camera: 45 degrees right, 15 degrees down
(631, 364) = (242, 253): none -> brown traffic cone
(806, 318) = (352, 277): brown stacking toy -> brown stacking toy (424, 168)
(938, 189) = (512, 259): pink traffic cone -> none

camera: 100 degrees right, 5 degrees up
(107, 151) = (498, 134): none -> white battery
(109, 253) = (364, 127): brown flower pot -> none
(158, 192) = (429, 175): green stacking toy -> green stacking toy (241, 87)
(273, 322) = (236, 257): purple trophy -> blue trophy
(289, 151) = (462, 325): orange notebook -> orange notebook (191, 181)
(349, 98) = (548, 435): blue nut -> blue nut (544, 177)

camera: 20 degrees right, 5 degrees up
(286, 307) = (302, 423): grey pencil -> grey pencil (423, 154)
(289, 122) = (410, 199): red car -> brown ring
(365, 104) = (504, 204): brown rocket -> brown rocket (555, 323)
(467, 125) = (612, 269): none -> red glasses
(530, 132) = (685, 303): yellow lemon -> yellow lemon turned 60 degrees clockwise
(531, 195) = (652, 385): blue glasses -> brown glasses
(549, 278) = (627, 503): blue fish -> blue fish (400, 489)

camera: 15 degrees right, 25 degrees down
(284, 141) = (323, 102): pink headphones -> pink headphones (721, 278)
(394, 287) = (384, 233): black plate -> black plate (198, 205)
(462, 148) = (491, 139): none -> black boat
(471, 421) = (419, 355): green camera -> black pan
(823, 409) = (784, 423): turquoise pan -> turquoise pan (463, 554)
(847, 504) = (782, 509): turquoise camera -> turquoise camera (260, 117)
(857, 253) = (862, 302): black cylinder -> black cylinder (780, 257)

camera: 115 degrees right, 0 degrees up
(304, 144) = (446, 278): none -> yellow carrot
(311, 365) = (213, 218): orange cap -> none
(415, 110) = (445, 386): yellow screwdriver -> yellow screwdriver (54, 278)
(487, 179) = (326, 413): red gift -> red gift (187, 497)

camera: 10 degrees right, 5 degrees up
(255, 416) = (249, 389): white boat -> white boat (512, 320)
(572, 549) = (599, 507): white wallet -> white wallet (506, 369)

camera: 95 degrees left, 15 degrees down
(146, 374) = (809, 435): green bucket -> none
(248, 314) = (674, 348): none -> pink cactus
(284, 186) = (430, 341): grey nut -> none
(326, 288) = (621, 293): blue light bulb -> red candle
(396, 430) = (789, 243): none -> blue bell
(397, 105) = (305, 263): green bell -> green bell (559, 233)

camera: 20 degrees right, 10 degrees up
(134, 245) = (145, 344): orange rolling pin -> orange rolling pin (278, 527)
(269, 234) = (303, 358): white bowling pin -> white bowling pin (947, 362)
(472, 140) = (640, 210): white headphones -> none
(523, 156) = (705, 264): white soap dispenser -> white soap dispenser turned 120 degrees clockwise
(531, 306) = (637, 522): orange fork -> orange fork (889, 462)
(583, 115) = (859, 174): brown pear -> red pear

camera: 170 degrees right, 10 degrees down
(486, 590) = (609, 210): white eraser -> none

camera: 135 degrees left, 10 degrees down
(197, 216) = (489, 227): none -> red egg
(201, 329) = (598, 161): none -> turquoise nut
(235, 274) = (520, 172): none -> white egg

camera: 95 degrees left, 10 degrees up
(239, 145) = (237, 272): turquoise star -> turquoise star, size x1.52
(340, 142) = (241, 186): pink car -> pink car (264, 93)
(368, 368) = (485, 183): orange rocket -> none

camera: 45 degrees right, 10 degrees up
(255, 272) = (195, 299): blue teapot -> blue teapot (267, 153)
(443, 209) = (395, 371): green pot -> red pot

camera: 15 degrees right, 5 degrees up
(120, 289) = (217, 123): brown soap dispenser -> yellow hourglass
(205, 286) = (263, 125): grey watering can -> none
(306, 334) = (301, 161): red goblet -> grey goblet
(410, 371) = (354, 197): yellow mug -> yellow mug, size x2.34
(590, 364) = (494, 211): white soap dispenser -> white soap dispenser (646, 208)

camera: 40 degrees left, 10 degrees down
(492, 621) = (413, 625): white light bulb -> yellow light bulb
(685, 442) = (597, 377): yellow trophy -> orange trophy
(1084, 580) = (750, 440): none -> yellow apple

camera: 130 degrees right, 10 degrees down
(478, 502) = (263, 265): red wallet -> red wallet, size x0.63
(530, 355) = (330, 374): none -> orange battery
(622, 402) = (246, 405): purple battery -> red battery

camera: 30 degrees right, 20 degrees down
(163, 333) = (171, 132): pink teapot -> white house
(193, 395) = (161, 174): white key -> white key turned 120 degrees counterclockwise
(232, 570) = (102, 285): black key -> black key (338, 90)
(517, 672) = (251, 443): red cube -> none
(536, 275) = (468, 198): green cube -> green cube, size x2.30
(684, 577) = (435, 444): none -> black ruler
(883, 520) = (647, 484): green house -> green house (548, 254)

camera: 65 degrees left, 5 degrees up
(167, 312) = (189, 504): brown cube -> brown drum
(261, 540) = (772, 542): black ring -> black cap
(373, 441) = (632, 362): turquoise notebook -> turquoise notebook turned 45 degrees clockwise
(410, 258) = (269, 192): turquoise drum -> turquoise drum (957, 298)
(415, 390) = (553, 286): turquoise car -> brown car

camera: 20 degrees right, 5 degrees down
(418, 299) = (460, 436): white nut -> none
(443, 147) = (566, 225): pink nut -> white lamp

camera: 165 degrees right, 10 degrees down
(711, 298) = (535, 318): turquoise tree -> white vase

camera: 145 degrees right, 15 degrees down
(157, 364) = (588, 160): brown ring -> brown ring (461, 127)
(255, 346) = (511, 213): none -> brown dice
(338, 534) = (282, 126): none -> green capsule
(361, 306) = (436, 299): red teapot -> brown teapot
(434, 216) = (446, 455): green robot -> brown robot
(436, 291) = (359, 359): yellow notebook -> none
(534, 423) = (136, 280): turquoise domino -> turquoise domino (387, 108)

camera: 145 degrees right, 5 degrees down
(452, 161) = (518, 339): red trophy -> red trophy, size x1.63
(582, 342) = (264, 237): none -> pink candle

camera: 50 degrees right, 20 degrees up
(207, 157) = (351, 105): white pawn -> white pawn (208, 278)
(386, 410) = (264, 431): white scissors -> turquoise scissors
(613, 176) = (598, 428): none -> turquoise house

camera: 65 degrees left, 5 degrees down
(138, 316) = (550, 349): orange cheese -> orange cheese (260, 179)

- - - -

◆ **Exercise instructions**: Output the entire listing exactly as it appears above.

◆ **Solved problem**:
camera: 45 degrees right, 15 degrees down
(631, 364) = (242, 253): none -> brown traffic cone
(806, 318) = (352, 277): brown stacking toy -> brown stacking toy (424, 168)
(938, 189) = (512, 259): pink traffic cone -> none

camera: 100 degrees right, 5 degrees up
(107, 151) = (498, 134): none -> white battery
(109, 253) = (364, 127): brown flower pot -> none
(158, 192) = (429, 175): green stacking toy -> green stacking toy (241, 87)
(273, 322) = (236, 257): purple trophy -> blue trophy
(289, 151) = (462, 325): orange notebook -> orange notebook (191, 181)
(349, 98) = (548, 435): blue nut -> blue nut (544, 177)

camera: 20 degrees right, 5 degrees up
(286, 307) = (302, 423): grey pencil -> grey pencil (423, 154)
(289, 122) = (410, 199): red car -> brown ring
(365, 104) = (504, 204): brown rocket -> brown rocket (555, 323)
(467, 125) = (612, 269): none -> red glasses
(530, 132) = (685, 303): yellow lemon -> yellow lemon turned 60 degrees clockwise
(531, 195) = (652, 385): blue glasses -> brown glasses
(549, 278) = (627, 503): blue fish -> blue fish (400, 489)

camera: 15 degrees right, 25 degrees down
(284, 141) = (323, 102): pink headphones -> pink headphones (721, 278)
(394, 287) = (384, 233): black plate -> black plate (198, 205)
(462, 148) = (491, 139): none -> black boat
(471, 421) = (419, 355): green camera -> black pan
(823, 409) = (784, 423): turquoise pan -> turquoise pan (463, 554)
(847, 504) = (782, 509): turquoise camera -> turquoise camera (260, 117)
(857, 253) = (862, 302): black cylinder -> black cylinder (780, 257)

camera: 115 degrees right, 0 degrees up
(304, 144) = (446, 278): none -> yellow carrot
(311, 365) = (213, 218): orange cap -> none
(415, 110) = (445, 386): yellow screwdriver -> yellow screwdriver (54, 278)
(487, 179) = (326, 413): red gift -> red gift (187, 497)

camera: 10 degrees right, 5 degrees up
(255, 416) = (249, 389): white boat -> white boat (512, 320)
(572, 549) = (599, 507): white wallet -> white wallet (506, 369)

camera: 95 degrees left, 15 degrees down
(146, 374) = (809, 435): green bucket -> none
(248, 314) = (674, 348): none -> pink cactus
(284, 186) = (430, 341): grey nut -> none
(326, 288) = (621, 293): blue light bulb -> red candle
(396, 430) = (789, 243): none -> blue bell
(397, 105) = (305, 263): green bell -> green bell (559, 233)

camera: 20 degrees right, 10 degrees up
(134, 245) = (145, 344): orange rolling pin -> orange rolling pin (278, 527)
(269, 234) = (303, 358): white bowling pin -> white bowling pin (947, 362)
(472, 140) = (640, 210): white headphones -> none
(523, 156) = (705, 264): white soap dispenser -> white soap dispenser turned 120 degrees clockwise
(531, 306) = (637, 522): orange fork -> orange fork (889, 462)
(583, 115) = (859, 174): brown pear -> red pear

camera: 170 degrees right, 10 degrees down
(486, 590) = (609, 210): white eraser -> none

camera: 135 degrees left, 10 degrees down
(197, 216) = (489, 227): none -> red egg
(201, 329) = (598, 161): none -> turquoise nut
(235, 274) = (520, 172): none -> white egg

camera: 95 degrees left, 10 degrees up
(239, 145) = (237, 272): turquoise star -> turquoise star, size x1.52
(340, 142) = (241, 186): pink car -> pink car (264, 93)
(368, 368) = (485, 183): orange rocket -> none

camera: 45 degrees right, 10 degrees up
(255, 272) = (195, 299): blue teapot -> blue teapot (267, 153)
(443, 209) = (395, 371): green pot -> red pot

camera: 15 degrees right, 5 degrees up
(120, 289) = (217, 123): brown soap dispenser -> yellow hourglass
(205, 286) = (263, 125): grey watering can -> none
(306, 334) = (301, 161): red goblet -> grey goblet
(410, 371) = (354, 197): yellow mug -> yellow mug, size x2.34
(590, 364) = (494, 211): white soap dispenser -> white soap dispenser (646, 208)

camera: 40 degrees left, 10 degrees down
(492, 621) = (413, 625): white light bulb -> yellow light bulb
(685, 442) = (597, 377): yellow trophy -> orange trophy
(1084, 580) = (750, 440): none -> yellow apple

camera: 130 degrees right, 10 degrees down
(478, 502) = (263, 265): red wallet -> red wallet, size x0.63
(530, 355) = (330, 374): none -> orange battery
(622, 402) = (246, 405): purple battery -> red battery

camera: 30 degrees right, 20 degrees down
(163, 333) = (171, 132): pink teapot -> white house
(193, 395) = (161, 174): white key -> white key turned 120 degrees counterclockwise
(232, 570) = (102, 285): black key -> black key (338, 90)
(517, 672) = (251, 443): red cube -> none
(536, 275) = (468, 198): green cube -> green cube, size x2.30
(684, 577) = (435, 444): none -> black ruler
(883, 520) = (647, 484): green house -> green house (548, 254)

camera: 65 degrees left, 5 degrees up
(167, 312) = (189, 504): brown cube -> brown drum
(261, 540) = (772, 542): black ring -> black cap
(373, 441) = (632, 362): turquoise notebook -> turquoise notebook turned 45 degrees clockwise
(410, 258) = (269, 192): turquoise drum -> turquoise drum (957, 298)
(415, 390) = (553, 286): turquoise car -> brown car

camera: 20 degrees right, 5 degrees down
(418, 299) = (460, 436): white nut -> none
(443, 147) = (566, 225): pink nut -> white lamp

camera: 165 degrees right, 10 degrees down
(711, 298) = (535, 318): turquoise tree -> white vase

camera: 145 degrees right, 15 degrees down
(157, 364) = (588, 160): brown ring -> brown ring (461, 127)
(255, 346) = (511, 213): none -> brown dice
(338, 534) = (282, 126): none -> green capsule
(361, 306) = (436, 299): red teapot -> brown teapot
(434, 216) = (446, 455): green robot -> brown robot
(436, 291) = (359, 359): yellow notebook -> none
(534, 423) = (136, 280): turquoise domino -> turquoise domino (387, 108)

camera: 145 degrees right, 5 degrees down
(452, 161) = (518, 339): red trophy -> red trophy, size x1.63
(582, 342) = (264, 237): none -> pink candle

camera: 50 degrees right, 20 degrees up
(207, 157) = (351, 105): white pawn -> white pawn (208, 278)
(386, 410) = (264, 431): white scissors -> turquoise scissors
(613, 176) = (598, 428): none -> turquoise house

camera: 65 degrees left, 5 degrees down
(138, 316) = (550, 349): orange cheese -> orange cheese (260, 179)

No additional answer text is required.